(Records for pointing to text and elements)
****************
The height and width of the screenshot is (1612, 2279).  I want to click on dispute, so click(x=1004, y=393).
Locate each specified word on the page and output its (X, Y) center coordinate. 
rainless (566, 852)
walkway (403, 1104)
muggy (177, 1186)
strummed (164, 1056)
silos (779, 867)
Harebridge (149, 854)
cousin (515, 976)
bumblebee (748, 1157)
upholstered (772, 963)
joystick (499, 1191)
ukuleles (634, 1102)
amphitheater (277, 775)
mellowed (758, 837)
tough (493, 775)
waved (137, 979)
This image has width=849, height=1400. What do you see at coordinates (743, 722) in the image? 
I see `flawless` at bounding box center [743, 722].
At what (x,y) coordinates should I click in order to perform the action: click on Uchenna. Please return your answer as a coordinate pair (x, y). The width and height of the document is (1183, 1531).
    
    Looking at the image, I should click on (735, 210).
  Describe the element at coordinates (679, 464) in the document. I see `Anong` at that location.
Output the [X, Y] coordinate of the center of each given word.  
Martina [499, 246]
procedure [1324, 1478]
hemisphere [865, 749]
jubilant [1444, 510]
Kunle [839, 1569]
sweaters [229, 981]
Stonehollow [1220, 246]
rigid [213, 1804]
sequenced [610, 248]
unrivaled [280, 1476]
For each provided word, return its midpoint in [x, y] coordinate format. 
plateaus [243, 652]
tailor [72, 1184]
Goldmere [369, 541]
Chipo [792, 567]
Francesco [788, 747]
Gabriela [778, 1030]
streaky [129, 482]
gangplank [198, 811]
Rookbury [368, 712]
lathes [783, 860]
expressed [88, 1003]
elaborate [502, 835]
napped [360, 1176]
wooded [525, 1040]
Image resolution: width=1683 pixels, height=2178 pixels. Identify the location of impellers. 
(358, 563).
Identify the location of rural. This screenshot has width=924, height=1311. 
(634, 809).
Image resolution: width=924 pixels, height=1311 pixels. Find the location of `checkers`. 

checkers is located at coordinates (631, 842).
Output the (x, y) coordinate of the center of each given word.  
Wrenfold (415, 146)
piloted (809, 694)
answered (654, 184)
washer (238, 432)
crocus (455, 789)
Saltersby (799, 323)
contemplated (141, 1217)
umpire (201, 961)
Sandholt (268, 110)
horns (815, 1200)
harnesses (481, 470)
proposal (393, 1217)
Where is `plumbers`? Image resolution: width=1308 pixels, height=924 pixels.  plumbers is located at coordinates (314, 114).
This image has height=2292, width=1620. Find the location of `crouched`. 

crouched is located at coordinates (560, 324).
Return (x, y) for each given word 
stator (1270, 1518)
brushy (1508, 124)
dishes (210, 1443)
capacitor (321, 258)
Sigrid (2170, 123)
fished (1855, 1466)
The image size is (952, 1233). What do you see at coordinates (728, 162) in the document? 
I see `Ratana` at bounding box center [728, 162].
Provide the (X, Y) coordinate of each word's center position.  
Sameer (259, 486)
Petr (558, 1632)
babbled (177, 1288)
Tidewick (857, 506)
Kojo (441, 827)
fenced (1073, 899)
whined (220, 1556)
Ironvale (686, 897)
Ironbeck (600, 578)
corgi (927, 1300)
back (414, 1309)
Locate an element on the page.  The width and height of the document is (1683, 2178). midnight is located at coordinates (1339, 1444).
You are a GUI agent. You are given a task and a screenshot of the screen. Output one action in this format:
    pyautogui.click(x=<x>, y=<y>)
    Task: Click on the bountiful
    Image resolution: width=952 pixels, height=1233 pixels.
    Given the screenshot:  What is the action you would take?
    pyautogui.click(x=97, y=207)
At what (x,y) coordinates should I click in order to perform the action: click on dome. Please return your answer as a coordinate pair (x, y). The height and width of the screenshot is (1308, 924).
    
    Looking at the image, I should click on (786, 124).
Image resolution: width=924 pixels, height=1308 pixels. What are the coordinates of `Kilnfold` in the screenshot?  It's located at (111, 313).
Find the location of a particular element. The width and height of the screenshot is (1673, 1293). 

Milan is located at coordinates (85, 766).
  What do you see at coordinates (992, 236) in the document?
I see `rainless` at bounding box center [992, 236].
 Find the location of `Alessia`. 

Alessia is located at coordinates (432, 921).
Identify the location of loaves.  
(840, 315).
****************
### JOB
Reproduce the stretch from the start of the records through the line containing "center [743, 722].", substituting "Find" for "Locate" and leaving all else unchanged.

### WORKED ANSWER
The height and width of the screenshot is (1612, 2279).  I want to click on dispute, so click(x=1004, y=393).
Find each specified word on the page and output its (X, Y) center coordinate. 
rainless (566, 852)
walkway (403, 1104)
muggy (177, 1186)
strummed (164, 1056)
silos (779, 867)
Harebridge (149, 854)
cousin (515, 976)
bumblebee (748, 1157)
upholstered (772, 963)
joystick (499, 1191)
ukuleles (634, 1102)
amphitheater (277, 775)
mellowed (758, 837)
tough (493, 775)
waved (137, 979)
This image has width=849, height=1400. What do you see at coordinates (743, 722) in the image? 
I see `flawless` at bounding box center [743, 722].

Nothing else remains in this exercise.